PROBLEM DETAILS » Skip every picture. Print each line from the one containing "pink circle: (160, 66)" through the end of the records below, word for word.

(Dataset records)
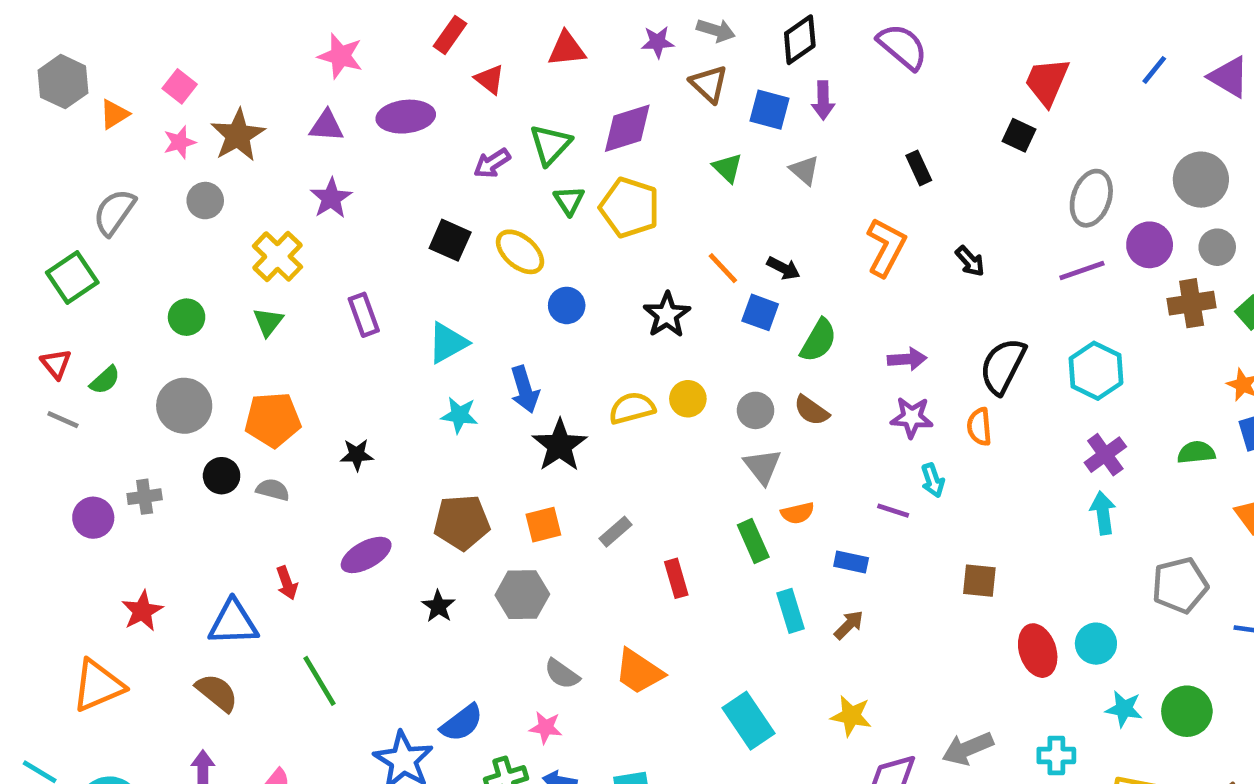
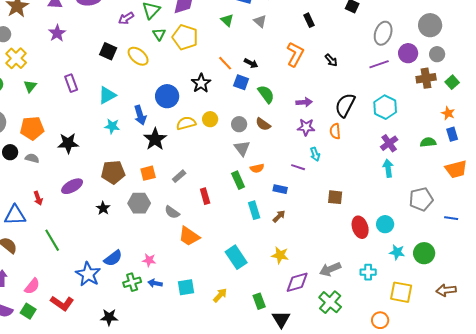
yellow cross: (277, 256) -> (16, 58), moved
blue circle: (567, 305) -> (167, 96), moved, size x1.5
green semicircle: (818, 340) -> (266, 94), turned -66
black star: (357, 455) -> (68, 143), size x1.5
gray semicircle: (562, 674) -> (172, 212), moved

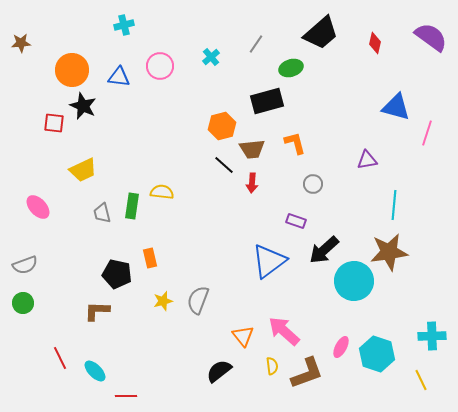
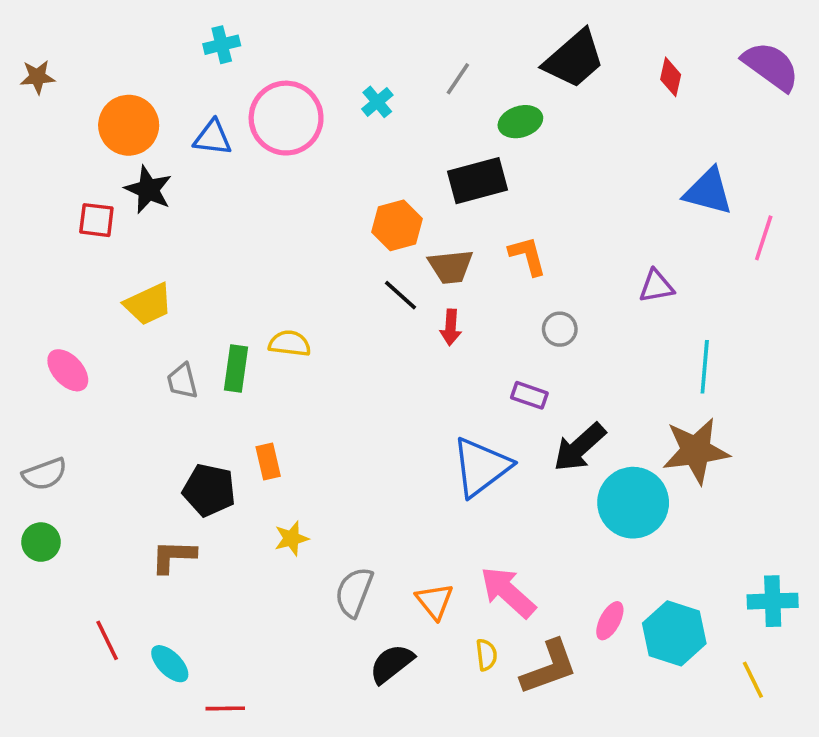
pink circle: (160, 66) -> (286, 118), size x1.5
gray semicircle: (198, 300) -> (354, 592), moved

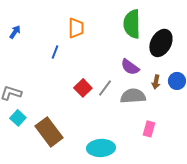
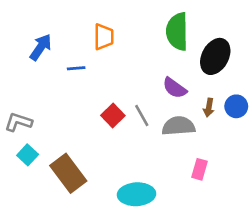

RESPONSE FOR THIS EXERCISE »
pink circle: (160, 66) -> (286, 118), size x1.5
gray semicircle: (198, 300) -> (354, 592), moved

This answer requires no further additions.